» YOUR GOAL: Could you restate the entries below word for word and leave the images out?

» DATA SUPPLIED:
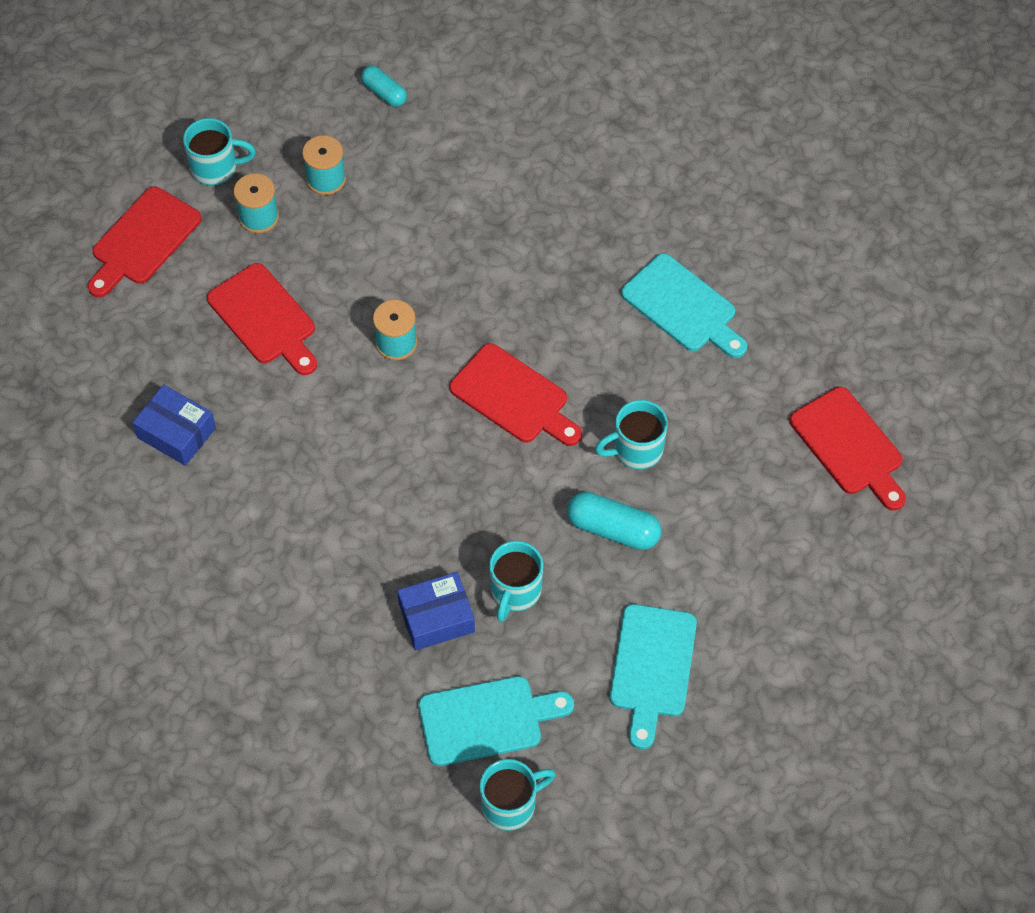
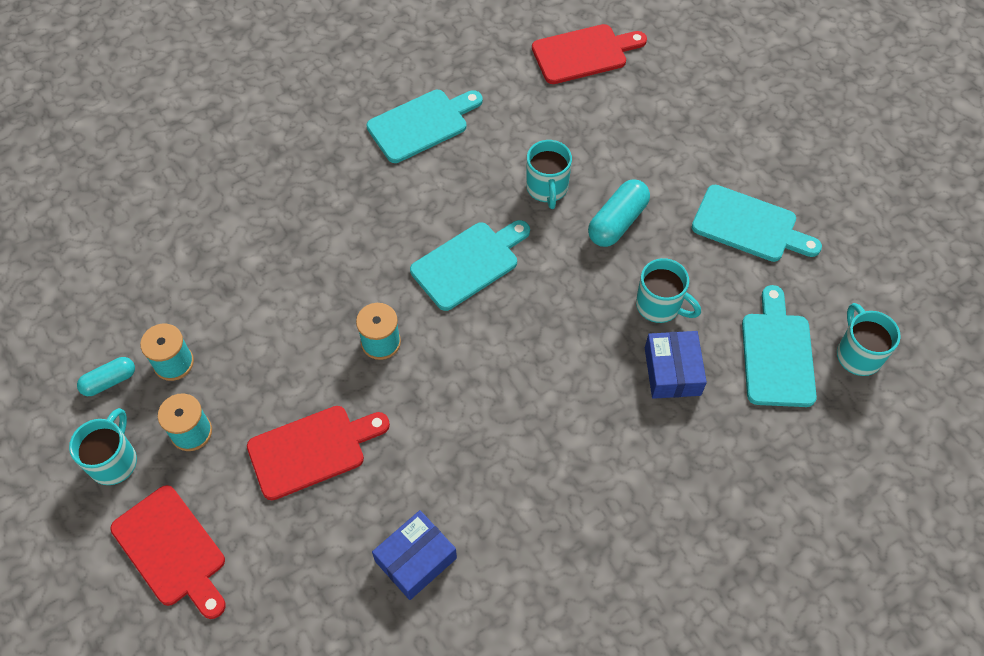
camera: 75 degrees left, 0 degrees up
(384, 93) = (97, 292): turquoise capsule -> turquoise capsule (109, 381)
(513, 397) = (468, 263): red cutting board -> turquoise cutting board

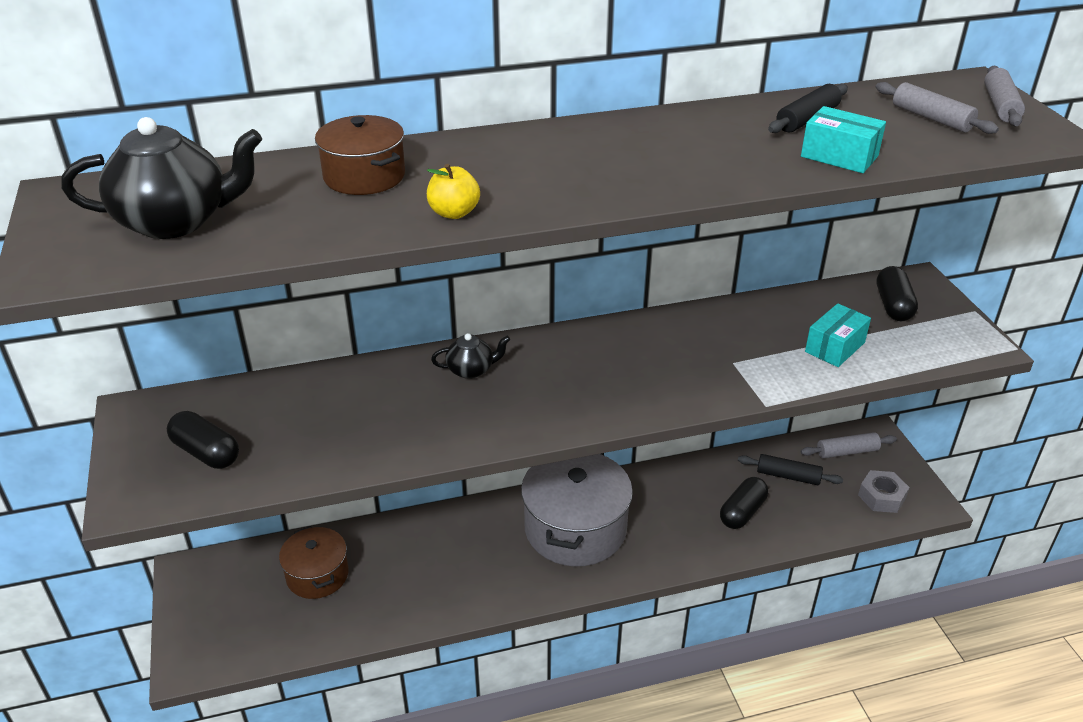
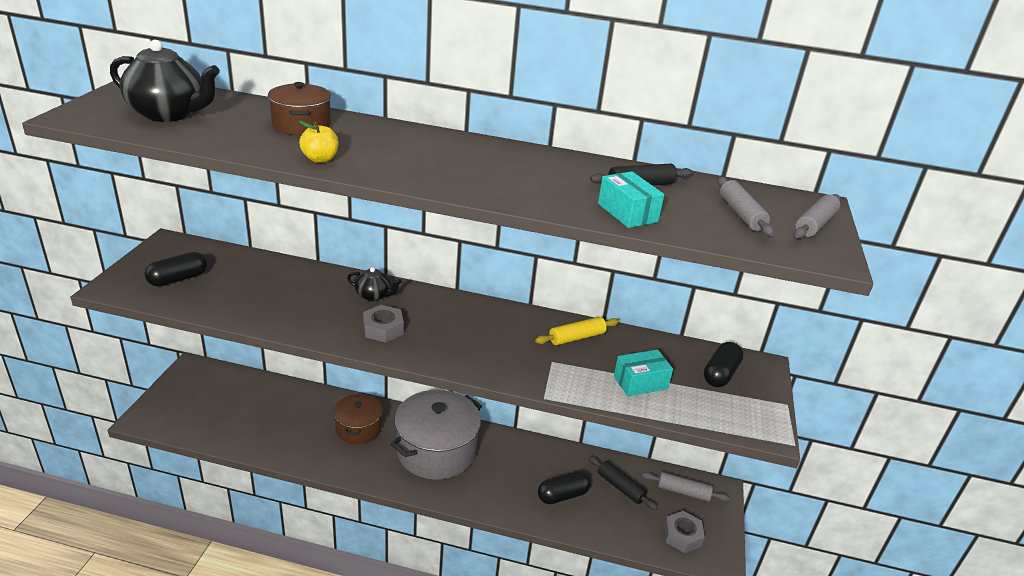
camera: 25 degrees right, 5 degrees down
(206, 452) = (178, 279): black capsule -> black capsule turned 75 degrees clockwise
(317, 575) = (257, 404): brown pot -> brown pot (358, 429)
(525, 405) = (383, 329): none -> grey nut
(729, 325) = (576, 337): none -> yellow rolling pin

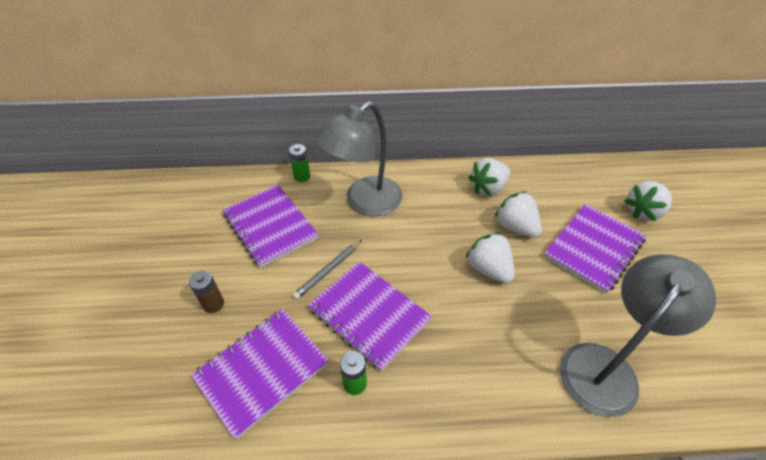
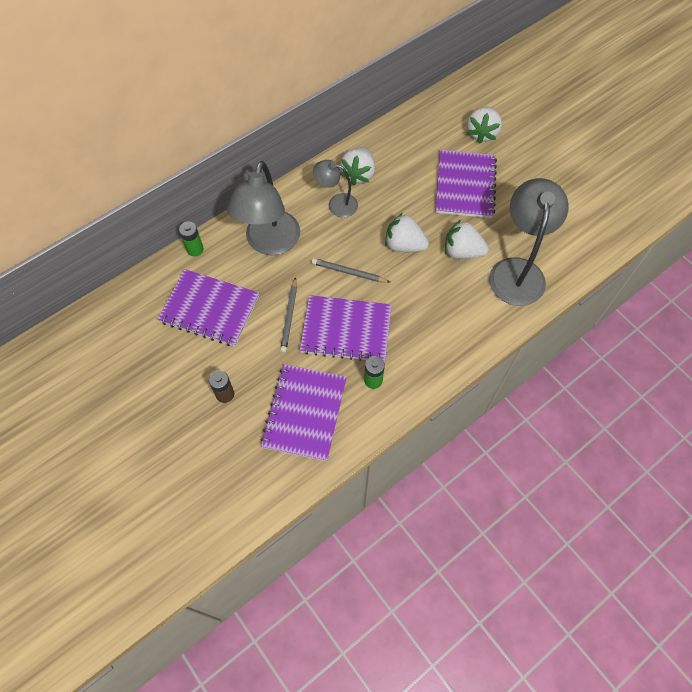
camera: 35 degrees left, 15 degrees up
(414, 263) = (349, 272): none -> grey pencil
(448, 201) = (336, 204): none -> grey lamp
(515, 226) = (401, 198): white strawberry -> white strawberry (462, 251)

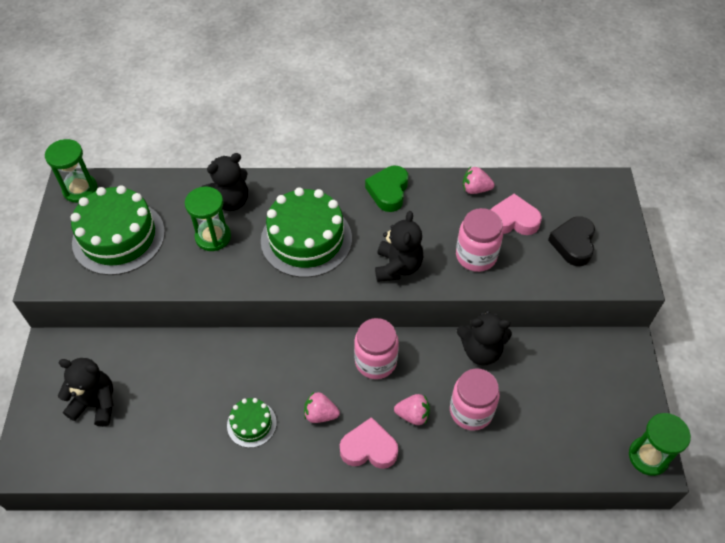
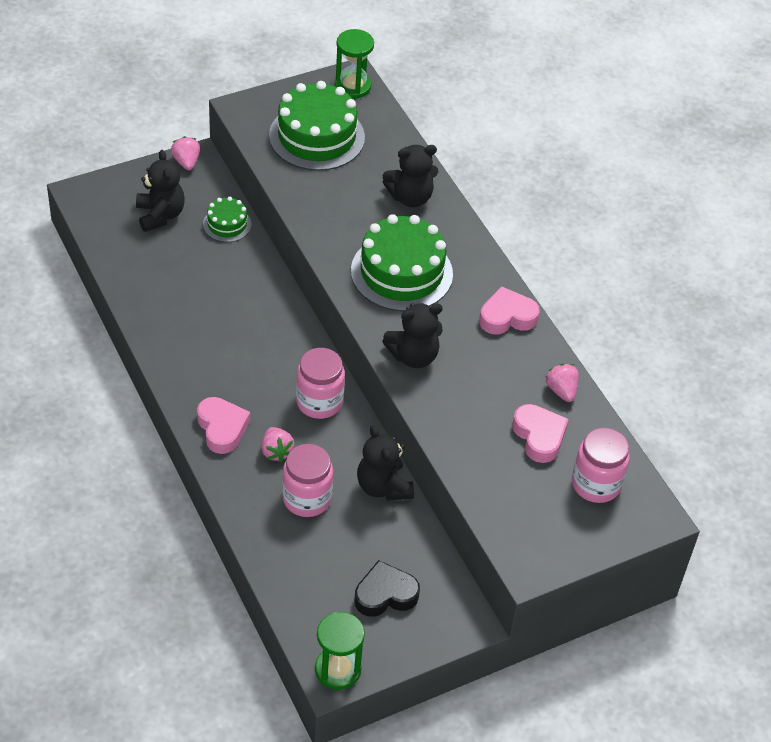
camera: 60 degrees right, 5 degrees down
(213, 237) = (359, 202): green hourglass -> none
(230, 201) = (410, 197): black teddy bear -> black teddy bear turned 45 degrees counterclockwise
(251, 424) = (200, 331): green cake -> green cake (227, 224)
(320, 414) = (237, 378): pink strawberry -> pink strawberry (186, 162)
(388, 191) = (507, 317): green heart -> pink heart
(476, 256) = (469, 417): pink jar -> pink jar (596, 484)
(573, 244) = (541, 500): black heart -> black heart (385, 594)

» THE ANSWER:
camera: 75 degrees left, 0 degrees up
(384, 93) = (97, 292): turquoise capsule -> turquoise capsule (109, 381)
(513, 397) = (468, 263): red cutting board -> turquoise cutting board

camera: 25 degrees right, 5 degrees down
(206, 452) = (178, 279): black capsule -> black capsule turned 75 degrees clockwise
(317, 575) = (257, 404): brown pot -> brown pot (358, 429)
(525, 405) = (383, 329): none -> grey nut
(729, 325) = (576, 337): none -> yellow rolling pin

camera: 35 degrees left, 15 degrees up
(414, 263) = (349, 272): none -> grey pencil
(448, 201) = (336, 204): none -> grey lamp
(515, 226) = (401, 198): white strawberry -> white strawberry (462, 251)

camera: 60 degrees right, 5 degrees down
(213, 237) = (359, 202): green hourglass -> none
(230, 201) = (410, 197): black teddy bear -> black teddy bear turned 45 degrees counterclockwise
(251, 424) = (200, 331): green cake -> green cake (227, 224)
(320, 414) = (237, 378): pink strawberry -> pink strawberry (186, 162)
(388, 191) = (507, 317): green heart -> pink heart
(476, 256) = (469, 417): pink jar -> pink jar (596, 484)
(573, 244) = (541, 500): black heart -> black heart (385, 594)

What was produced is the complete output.